[Excerpts from a dataset]
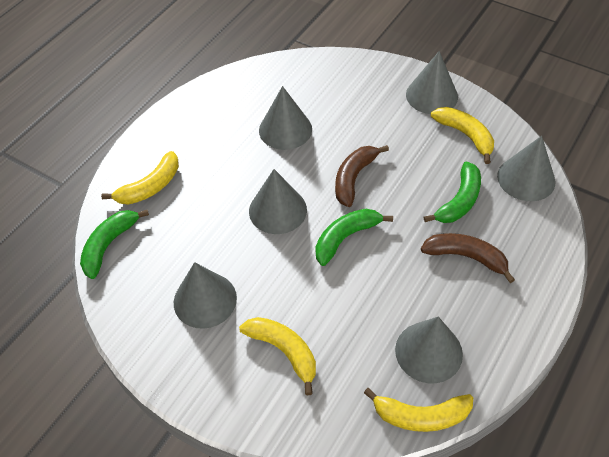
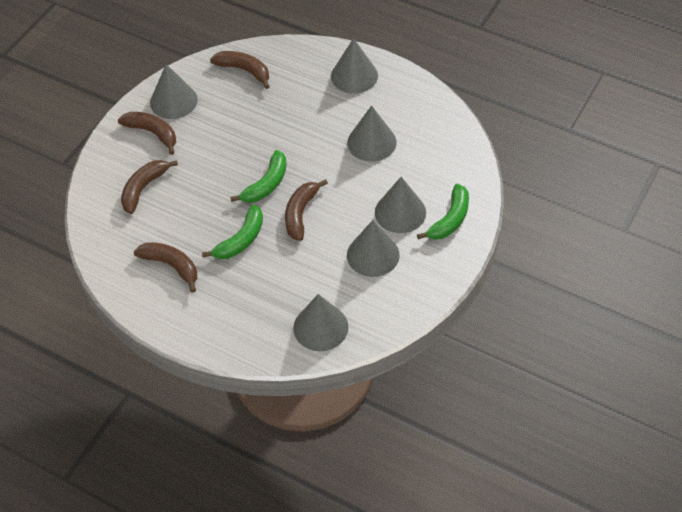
brown banana: 2 -> 5
yellow banana: 4 -> 0

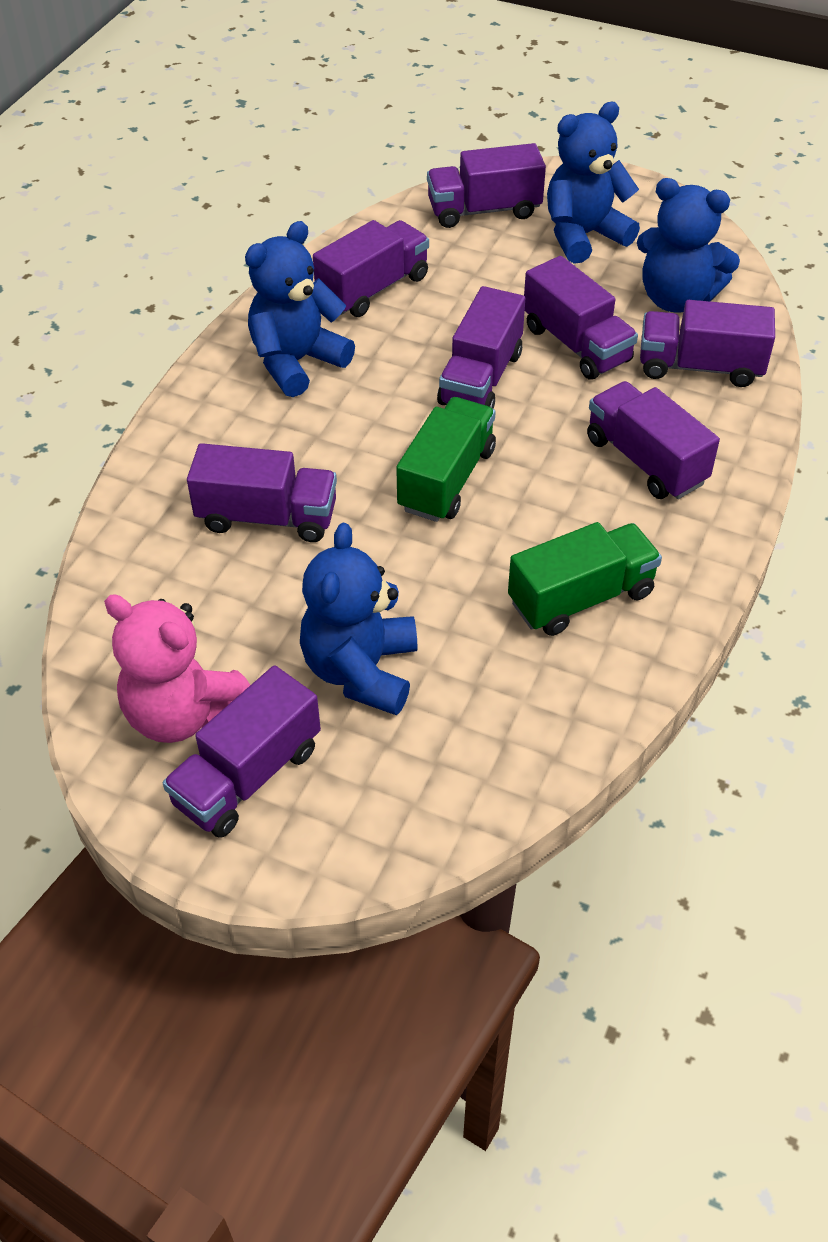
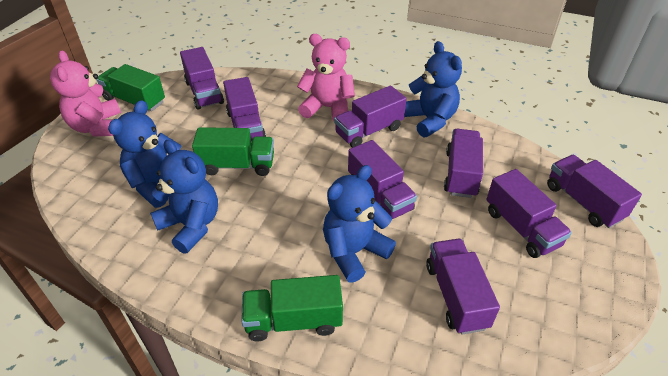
green truck: 2 -> 3
pink teddy bear: 1 -> 2

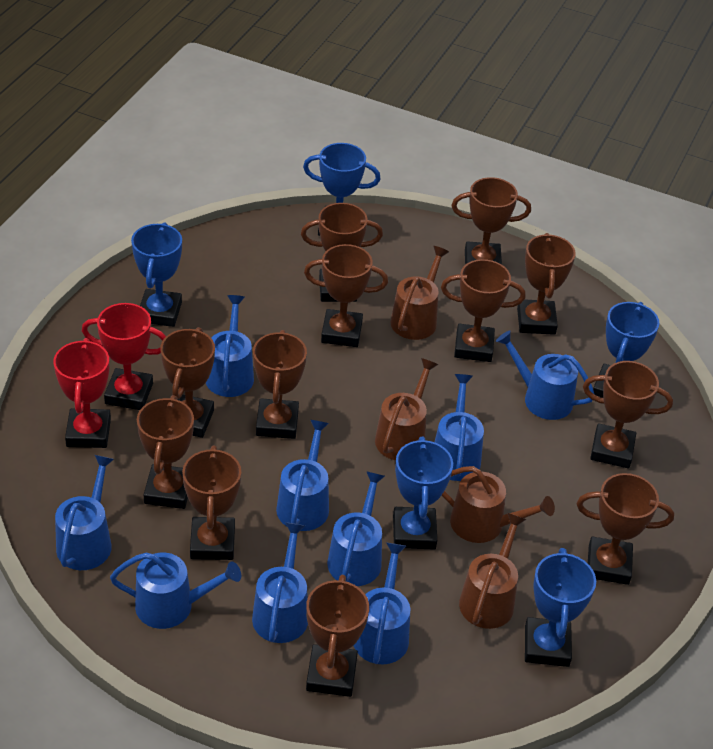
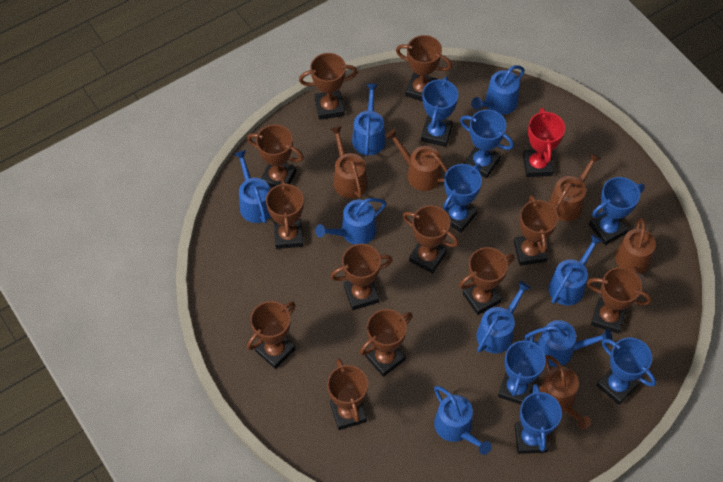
blue trophy: 5 -> 7
blue watering can: 9 -> 8
brown watering can: 4 -> 5
red trophy: 2 -> 1

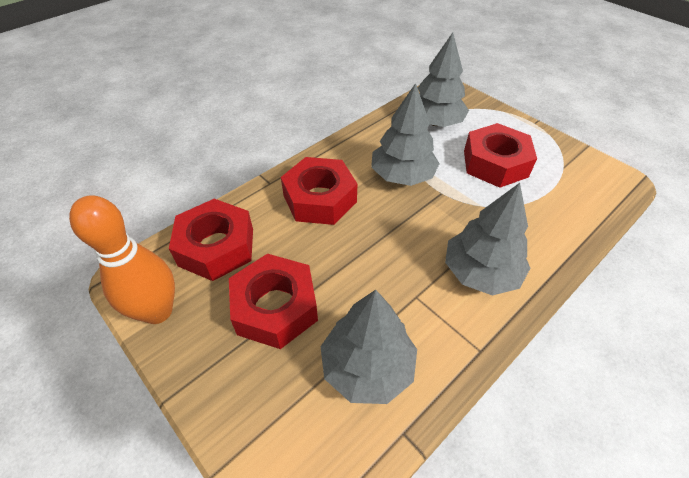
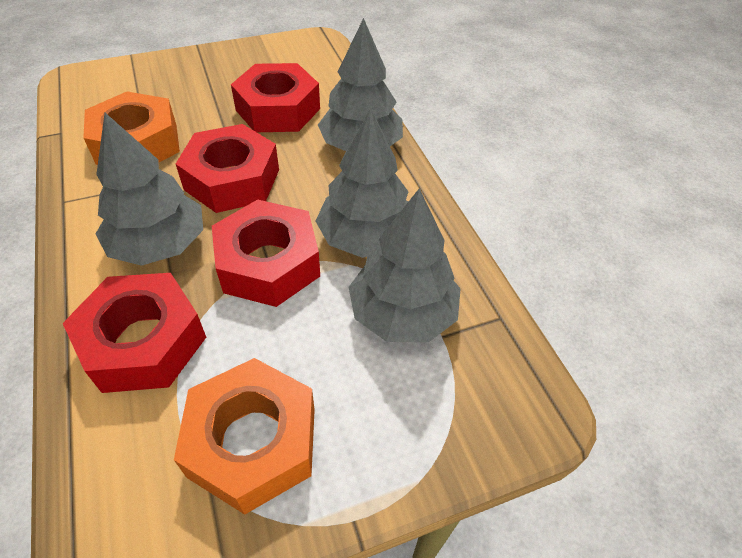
orange bowling pin: 1 -> 0
orange nut: 0 -> 2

### WORK REQUEST
A faithful copy of the records above, without images, is what to give back.

### RESPONSE
brown banana: 2 -> 5
yellow banana: 4 -> 0

green truck: 2 -> 3
pink teddy bear: 1 -> 2

blue trophy: 5 -> 7
blue watering can: 9 -> 8
brown watering can: 4 -> 5
red trophy: 2 -> 1

orange bowling pin: 1 -> 0
orange nut: 0 -> 2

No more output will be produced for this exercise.